Excerpted data>
**********
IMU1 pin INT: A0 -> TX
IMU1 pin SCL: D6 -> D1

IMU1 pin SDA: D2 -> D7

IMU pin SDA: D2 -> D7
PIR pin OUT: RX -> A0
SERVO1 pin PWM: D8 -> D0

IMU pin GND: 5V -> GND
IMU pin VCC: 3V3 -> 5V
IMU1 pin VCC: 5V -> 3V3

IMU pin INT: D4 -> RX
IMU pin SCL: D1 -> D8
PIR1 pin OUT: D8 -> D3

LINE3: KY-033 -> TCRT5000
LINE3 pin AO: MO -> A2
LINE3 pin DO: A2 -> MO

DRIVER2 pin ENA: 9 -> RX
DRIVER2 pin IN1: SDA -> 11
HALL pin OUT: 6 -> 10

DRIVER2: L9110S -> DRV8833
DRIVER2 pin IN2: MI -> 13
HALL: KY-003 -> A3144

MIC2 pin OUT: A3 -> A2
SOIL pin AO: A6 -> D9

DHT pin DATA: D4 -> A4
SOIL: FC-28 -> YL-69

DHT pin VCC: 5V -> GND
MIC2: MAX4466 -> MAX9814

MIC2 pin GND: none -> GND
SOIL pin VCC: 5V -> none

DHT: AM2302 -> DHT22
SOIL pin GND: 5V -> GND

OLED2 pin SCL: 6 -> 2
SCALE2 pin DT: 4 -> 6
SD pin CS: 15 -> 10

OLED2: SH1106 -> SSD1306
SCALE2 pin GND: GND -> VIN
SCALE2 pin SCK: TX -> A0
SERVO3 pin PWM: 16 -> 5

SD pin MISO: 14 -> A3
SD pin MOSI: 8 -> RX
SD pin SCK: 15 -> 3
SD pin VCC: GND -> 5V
**********
Problem requirements>
What is asked for is an exact copy of the lines above from the one containing "IMU pin SDA: D2 -> D7" through the one containing "LINE3 pin DO: A2 -> MO", and only those.

Task response>
IMU pin SDA: D2 -> D7
PIR pin OUT: RX -> A0
SERVO1 pin PWM: D8 -> D0

IMU pin GND: 5V -> GND
IMU pin VCC: 3V3 -> 5V
IMU1 pin VCC: 5V -> 3V3

IMU pin INT: D4 -> RX
IMU pin SCL: D1 -> D8
PIR1 pin OUT: D8 -> D3

LINE3: KY-033 -> TCRT5000
LINE3 pin AO: MO -> A2
LINE3 pin DO: A2 -> MO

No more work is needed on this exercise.